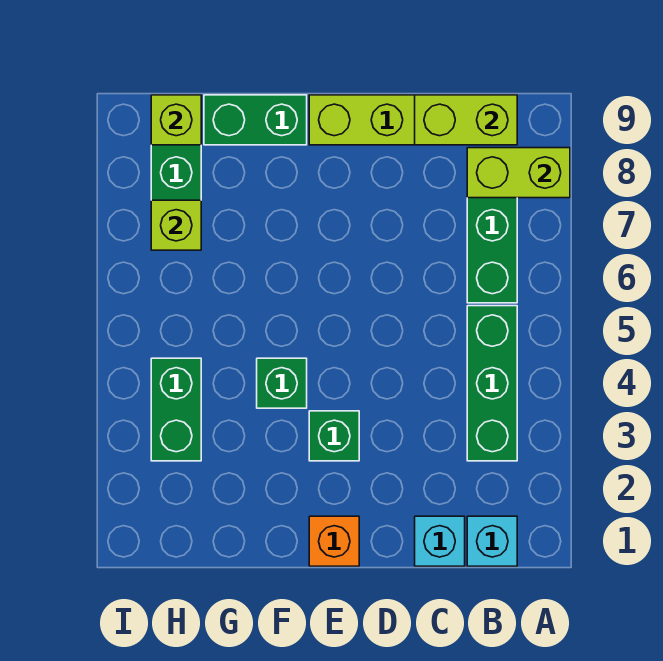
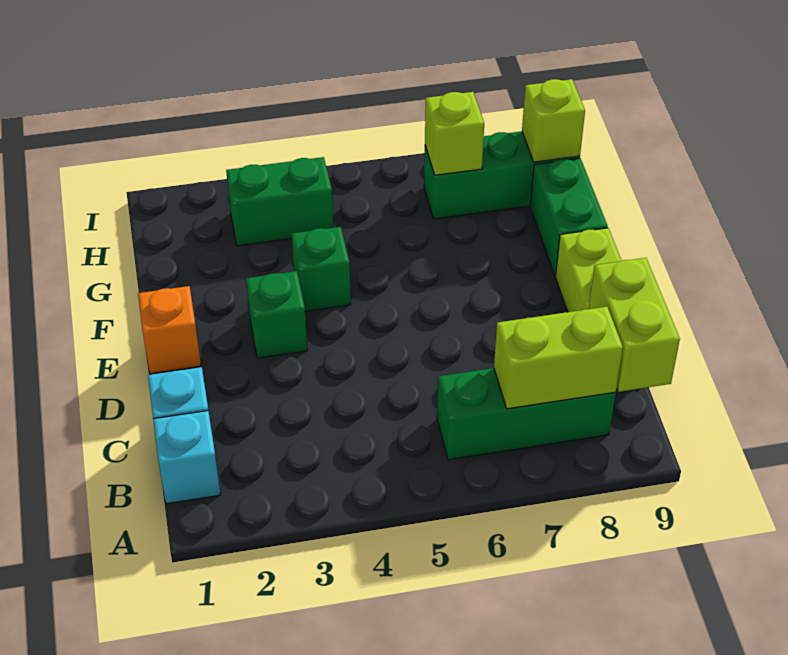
lime 1x2 brick [467,148,570,198] -> lime 1x2 brick turned to [494,307,623,409]
green 1x3 brick [467,306,517,461] -> none

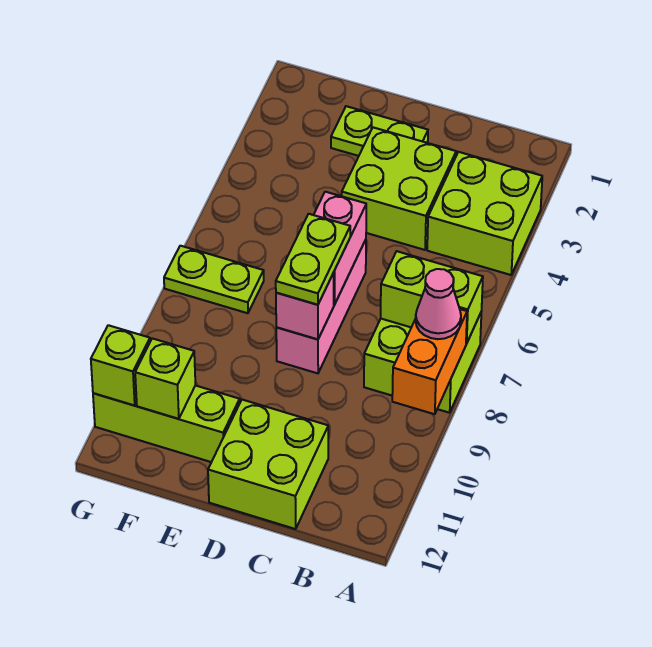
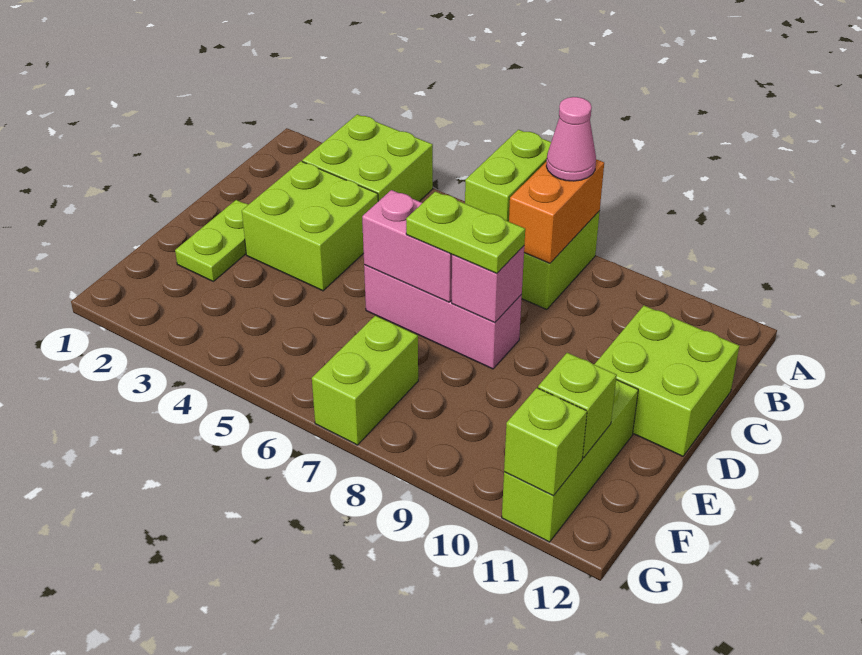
orange 1x2 brick [392,309,467,414] -> orange 1x2 brick turned to [509,159,604,263]
lime 1x2 plate [164,246,264,313] -> lime 1x2 brick [312,316,418,445]

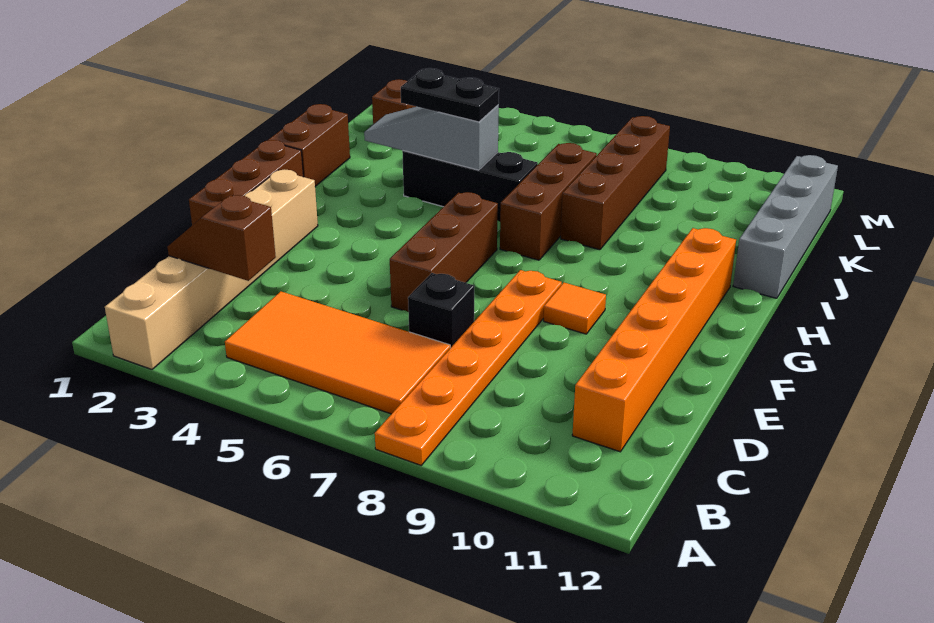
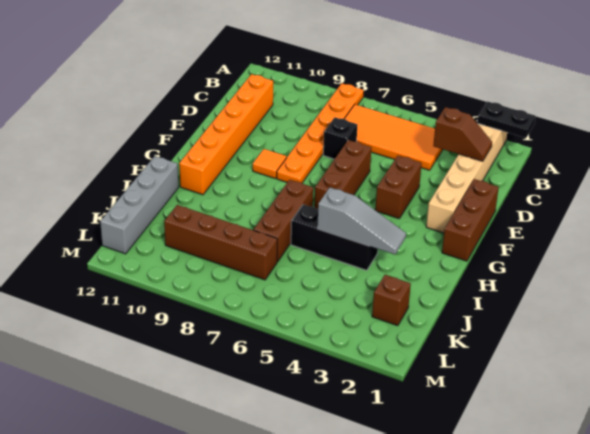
brown 1x2 brick [268,104,350,186] -> brown 1x2 brick moved to [375,156,422,218]
black 1x2 plate [401,68,499,122] -> black 1x2 plate moved to [477,101,536,138]
brown 1x4 brick [561,116,670,250] -> brown 1x4 brick turned to [164,205,277,280]

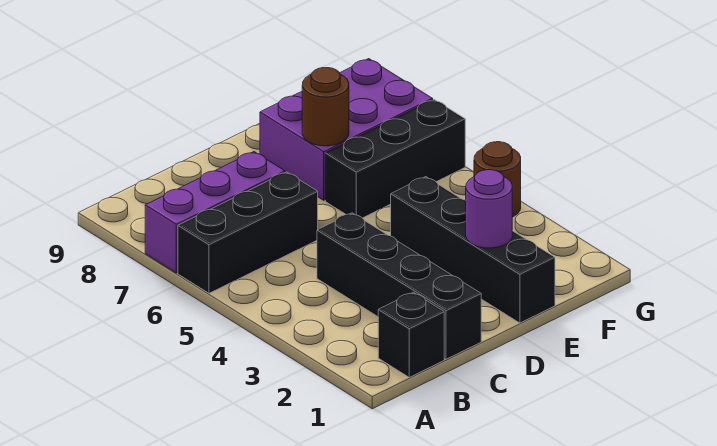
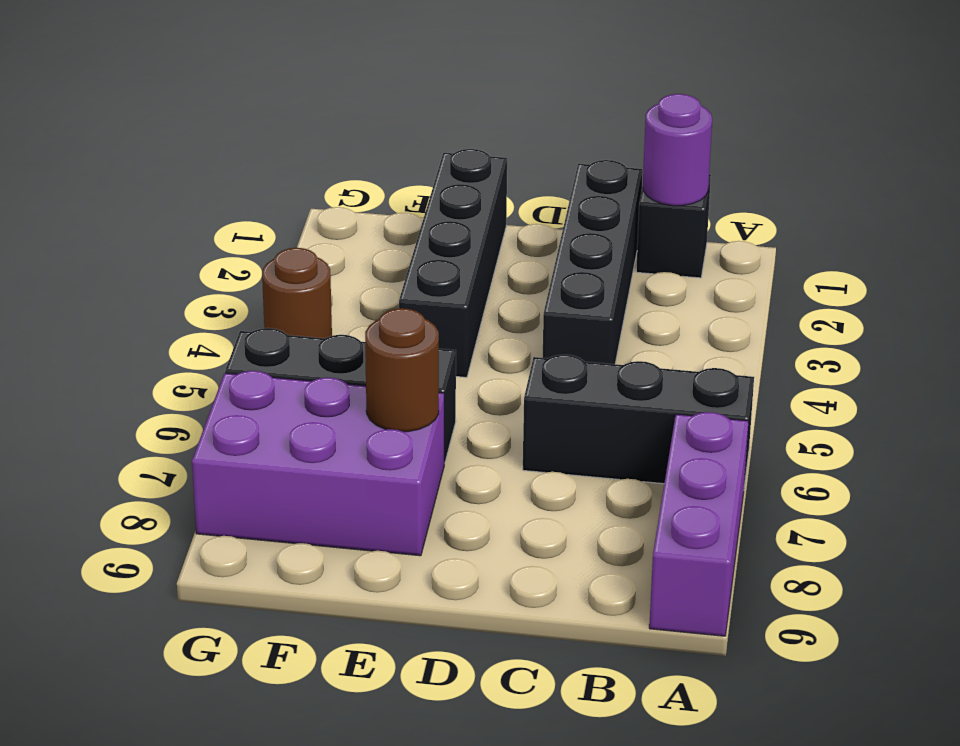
purple 1x3 brick [145,152,285,273] -> purple 1x3 brick turned to [649,412,749,636]
purple 1x1 round brick [466,170,512,248] -> purple 1x1 round brick moved to [643,94,712,206]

Action item
Wherever a line of the records above contains the string "lime", copy that line out.

Task result
lime 1x2 brick [467,148,570,198] -> lime 1x2 brick turned to [494,307,623,409]
lime 1x2 plate [164,246,264,313] -> lime 1x2 brick [312,316,418,445]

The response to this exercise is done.